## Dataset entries
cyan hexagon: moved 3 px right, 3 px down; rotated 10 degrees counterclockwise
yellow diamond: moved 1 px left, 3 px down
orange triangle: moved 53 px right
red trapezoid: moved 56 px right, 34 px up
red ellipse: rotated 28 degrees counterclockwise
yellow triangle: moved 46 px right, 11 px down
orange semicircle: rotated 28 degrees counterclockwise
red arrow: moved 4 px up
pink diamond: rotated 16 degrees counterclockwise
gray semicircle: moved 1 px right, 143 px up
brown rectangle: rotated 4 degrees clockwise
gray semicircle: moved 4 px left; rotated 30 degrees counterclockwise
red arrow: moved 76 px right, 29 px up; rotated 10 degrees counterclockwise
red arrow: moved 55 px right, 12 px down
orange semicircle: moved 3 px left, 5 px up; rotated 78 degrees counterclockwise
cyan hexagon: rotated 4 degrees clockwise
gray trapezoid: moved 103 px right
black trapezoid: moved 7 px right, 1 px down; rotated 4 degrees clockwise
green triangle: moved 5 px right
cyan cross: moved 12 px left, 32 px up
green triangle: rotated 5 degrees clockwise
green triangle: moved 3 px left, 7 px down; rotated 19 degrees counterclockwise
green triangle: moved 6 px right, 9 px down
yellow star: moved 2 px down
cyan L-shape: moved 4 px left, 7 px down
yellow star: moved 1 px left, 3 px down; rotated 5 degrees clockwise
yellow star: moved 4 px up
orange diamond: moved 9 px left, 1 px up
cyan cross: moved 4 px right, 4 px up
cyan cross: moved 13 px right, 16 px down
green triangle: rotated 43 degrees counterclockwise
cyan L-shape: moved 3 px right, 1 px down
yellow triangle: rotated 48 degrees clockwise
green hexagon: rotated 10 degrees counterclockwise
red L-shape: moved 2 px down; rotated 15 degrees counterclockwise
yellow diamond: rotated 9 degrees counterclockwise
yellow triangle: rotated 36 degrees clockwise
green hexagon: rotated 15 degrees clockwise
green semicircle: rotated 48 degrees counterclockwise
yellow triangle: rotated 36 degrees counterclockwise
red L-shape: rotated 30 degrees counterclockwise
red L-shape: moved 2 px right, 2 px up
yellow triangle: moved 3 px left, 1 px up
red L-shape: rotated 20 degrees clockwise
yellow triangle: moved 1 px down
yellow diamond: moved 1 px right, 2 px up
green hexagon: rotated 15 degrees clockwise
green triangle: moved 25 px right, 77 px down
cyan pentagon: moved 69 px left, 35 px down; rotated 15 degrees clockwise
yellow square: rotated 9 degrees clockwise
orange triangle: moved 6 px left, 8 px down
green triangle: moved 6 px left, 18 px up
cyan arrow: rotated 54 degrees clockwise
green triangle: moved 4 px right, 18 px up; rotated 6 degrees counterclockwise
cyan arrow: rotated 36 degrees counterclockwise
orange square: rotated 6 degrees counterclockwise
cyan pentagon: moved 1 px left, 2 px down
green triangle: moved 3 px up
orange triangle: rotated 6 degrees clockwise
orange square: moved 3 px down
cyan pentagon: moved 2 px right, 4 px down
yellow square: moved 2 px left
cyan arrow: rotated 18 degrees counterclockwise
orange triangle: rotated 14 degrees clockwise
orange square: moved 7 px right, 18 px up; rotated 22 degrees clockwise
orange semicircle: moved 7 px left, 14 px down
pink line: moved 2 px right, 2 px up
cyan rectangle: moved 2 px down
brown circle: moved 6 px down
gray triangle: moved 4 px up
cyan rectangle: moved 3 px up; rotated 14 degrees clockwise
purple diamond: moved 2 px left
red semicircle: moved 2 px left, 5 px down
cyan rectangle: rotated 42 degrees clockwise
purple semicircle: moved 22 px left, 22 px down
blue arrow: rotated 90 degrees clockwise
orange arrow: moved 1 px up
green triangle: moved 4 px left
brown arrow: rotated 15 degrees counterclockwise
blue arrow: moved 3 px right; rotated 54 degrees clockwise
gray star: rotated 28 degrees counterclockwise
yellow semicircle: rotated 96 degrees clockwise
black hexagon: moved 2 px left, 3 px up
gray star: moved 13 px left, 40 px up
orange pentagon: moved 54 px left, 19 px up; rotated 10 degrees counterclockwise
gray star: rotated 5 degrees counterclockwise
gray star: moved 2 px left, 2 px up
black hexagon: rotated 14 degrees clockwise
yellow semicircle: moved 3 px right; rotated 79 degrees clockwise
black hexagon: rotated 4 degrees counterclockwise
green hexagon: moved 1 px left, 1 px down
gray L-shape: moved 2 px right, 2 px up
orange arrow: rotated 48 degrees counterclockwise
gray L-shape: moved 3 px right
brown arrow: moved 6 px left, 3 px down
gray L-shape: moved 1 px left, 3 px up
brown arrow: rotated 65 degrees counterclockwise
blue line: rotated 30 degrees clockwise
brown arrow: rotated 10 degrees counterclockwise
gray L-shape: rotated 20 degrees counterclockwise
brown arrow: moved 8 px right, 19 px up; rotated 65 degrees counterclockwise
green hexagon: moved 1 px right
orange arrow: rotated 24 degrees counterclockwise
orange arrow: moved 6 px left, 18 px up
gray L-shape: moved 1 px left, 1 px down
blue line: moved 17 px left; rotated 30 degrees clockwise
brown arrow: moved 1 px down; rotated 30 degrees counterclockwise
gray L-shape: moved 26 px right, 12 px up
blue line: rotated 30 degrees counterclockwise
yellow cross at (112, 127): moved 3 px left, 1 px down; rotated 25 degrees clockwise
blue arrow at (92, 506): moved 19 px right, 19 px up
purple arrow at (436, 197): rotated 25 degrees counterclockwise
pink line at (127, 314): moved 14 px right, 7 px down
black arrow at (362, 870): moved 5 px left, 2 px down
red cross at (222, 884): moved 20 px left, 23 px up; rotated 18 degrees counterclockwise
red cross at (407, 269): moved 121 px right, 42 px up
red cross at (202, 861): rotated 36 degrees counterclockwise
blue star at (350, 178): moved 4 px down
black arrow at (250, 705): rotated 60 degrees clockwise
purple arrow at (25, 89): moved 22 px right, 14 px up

## The problem
Reproduce every line of the records above word for word, leaving nothing out and changing nothing.

## The answer
cyan hexagon: moved 3 px right, 3 px down; rotated 10 degrees counterclockwise
yellow diamond: moved 1 px left, 3 px down
orange triangle: moved 53 px right
red trapezoid: moved 56 px right, 34 px up
red ellipse: rotated 28 degrees counterclockwise
yellow triangle: moved 46 px right, 11 px down
orange semicircle: rotated 28 degrees counterclockwise
red arrow: moved 4 px up
pink diamond: rotated 16 degrees counterclockwise
gray semicircle: moved 1 px right, 143 px up
brown rectangle: rotated 4 degrees clockwise
gray semicircle: moved 4 px left; rotated 30 degrees counterclockwise
red arrow: moved 76 px right, 29 px up; rotated 10 degrees counterclockwise
red arrow: moved 55 px right, 12 px down
orange semicircle: moved 3 px left, 5 px up; rotated 78 degrees counterclockwise
cyan hexagon: rotated 4 degrees clockwise
gray trapezoid: moved 103 px right
black trapezoid: moved 7 px right, 1 px down; rotated 4 degrees clockwise
green triangle: moved 5 px right
cyan cross: moved 12 px left, 32 px up
green triangle: rotated 5 degrees clockwise
green triangle: moved 3 px left, 7 px down; rotated 19 degrees counterclockwise
green triangle: moved 6 px right, 9 px down
yellow star: moved 2 px down
cyan L-shape: moved 4 px left, 7 px down
yellow star: moved 1 px left, 3 px down; rotated 5 degrees clockwise
yellow star: moved 4 px up
orange diamond: moved 9 px left, 1 px up
cyan cross: moved 4 px right, 4 px up
cyan cross: moved 13 px right, 16 px down
green triangle: rotated 43 degrees counterclockwise
cyan L-shape: moved 3 px right, 1 px down
yellow triangle: rotated 48 degrees clockwise
green hexagon: rotated 10 degrees counterclockwise
red L-shape: moved 2 px down; rotated 15 degrees counterclockwise
yellow diamond: rotated 9 degrees counterclockwise
yellow triangle: rotated 36 degrees clockwise
green hexagon: rotated 15 degrees clockwise
green semicircle: rotated 48 degrees counterclockwise
yellow triangle: rotated 36 degrees counterclockwise
red L-shape: rotated 30 degrees counterclockwise
red L-shape: moved 2 px right, 2 px up
yellow triangle: moved 3 px left, 1 px up
red L-shape: rotated 20 degrees clockwise
yellow triangle: moved 1 px down
yellow diamond: moved 1 px right, 2 px up
green hexagon: rotated 15 degrees clockwise
green triangle: moved 25 px right, 77 px down
cyan pentagon: moved 69 px left, 35 px down; rotated 15 degrees clockwise
yellow square: rotated 9 degrees clockwise
orange triangle: moved 6 px left, 8 px down
green triangle: moved 6 px left, 18 px up
cyan arrow: rotated 54 degrees clockwise
green triangle: moved 4 px right, 18 px up; rotated 6 degrees counterclockwise
cyan arrow: rotated 36 degrees counterclockwise
orange square: rotated 6 degrees counterclockwise
cyan pentagon: moved 1 px left, 2 px down
green triangle: moved 3 px up
orange triangle: rotated 6 degrees clockwise
orange square: moved 3 px down
cyan pentagon: moved 2 px right, 4 px down
yellow square: moved 2 px left
cyan arrow: rotated 18 degrees counterclockwise
orange triangle: rotated 14 degrees clockwise
orange square: moved 7 px right, 18 px up; rotated 22 degrees clockwise
orange semicircle: moved 7 px left, 14 px down
pink line: moved 2 px right, 2 px up
cyan rectangle: moved 2 px down
brown circle: moved 6 px down
gray triangle: moved 4 px up
cyan rectangle: moved 3 px up; rotated 14 degrees clockwise
purple diamond: moved 2 px left
red semicircle: moved 2 px left, 5 px down
cyan rectangle: rotated 42 degrees clockwise
purple semicircle: moved 22 px left, 22 px down
blue arrow: rotated 90 degrees clockwise
orange arrow: moved 1 px up
green triangle: moved 4 px left
brown arrow: rotated 15 degrees counterclockwise
blue arrow: moved 3 px right; rotated 54 degrees clockwise
gray star: rotated 28 degrees counterclockwise
yellow semicircle: rotated 96 degrees clockwise
black hexagon: moved 2 px left, 3 px up
gray star: moved 13 px left, 40 px up
orange pentagon: moved 54 px left, 19 px up; rotated 10 degrees counterclockwise
gray star: rotated 5 degrees counterclockwise
gray star: moved 2 px left, 2 px up
black hexagon: rotated 14 degrees clockwise
yellow semicircle: moved 3 px right; rotated 79 degrees clockwise
black hexagon: rotated 4 degrees counterclockwise
green hexagon: moved 1 px left, 1 px down
gray L-shape: moved 2 px right, 2 px up
orange arrow: rotated 48 degrees counterclockwise
gray L-shape: moved 3 px right
brown arrow: moved 6 px left, 3 px down
gray L-shape: moved 1 px left, 3 px up
brown arrow: rotated 65 degrees counterclockwise
blue line: rotated 30 degrees clockwise
brown arrow: rotated 10 degrees counterclockwise
gray L-shape: rotated 20 degrees counterclockwise
brown arrow: moved 8 px right, 19 px up; rotated 65 degrees counterclockwise
green hexagon: moved 1 px right
orange arrow: rotated 24 degrees counterclockwise
orange arrow: moved 6 px left, 18 px up
gray L-shape: moved 1 px left, 1 px down
blue line: moved 17 px left; rotated 30 degrees clockwise
brown arrow: moved 1 px down; rotated 30 degrees counterclockwise
gray L-shape: moved 26 px right, 12 px up
blue line: rotated 30 degrees counterclockwise
yellow cross at (112, 127): moved 3 px left, 1 px down; rotated 25 degrees clockwise
blue arrow at (92, 506): moved 19 px right, 19 px up
purple arrow at (436, 197): rotated 25 degrees counterclockwise
pink line at (127, 314): moved 14 px right, 7 px down
black arrow at (362, 870): moved 5 px left, 2 px down
red cross at (222, 884): moved 20 px left, 23 px up; rotated 18 degrees counterclockwise
red cross at (407, 269): moved 121 px right, 42 px up
red cross at (202, 861): rotated 36 degrees counterclockwise
blue star at (350, 178): moved 4 px down
black arrow at (250, 705): rotated 60 degrees clockwise
purple arrow at (25, 89): moved 22 px right, 14 px up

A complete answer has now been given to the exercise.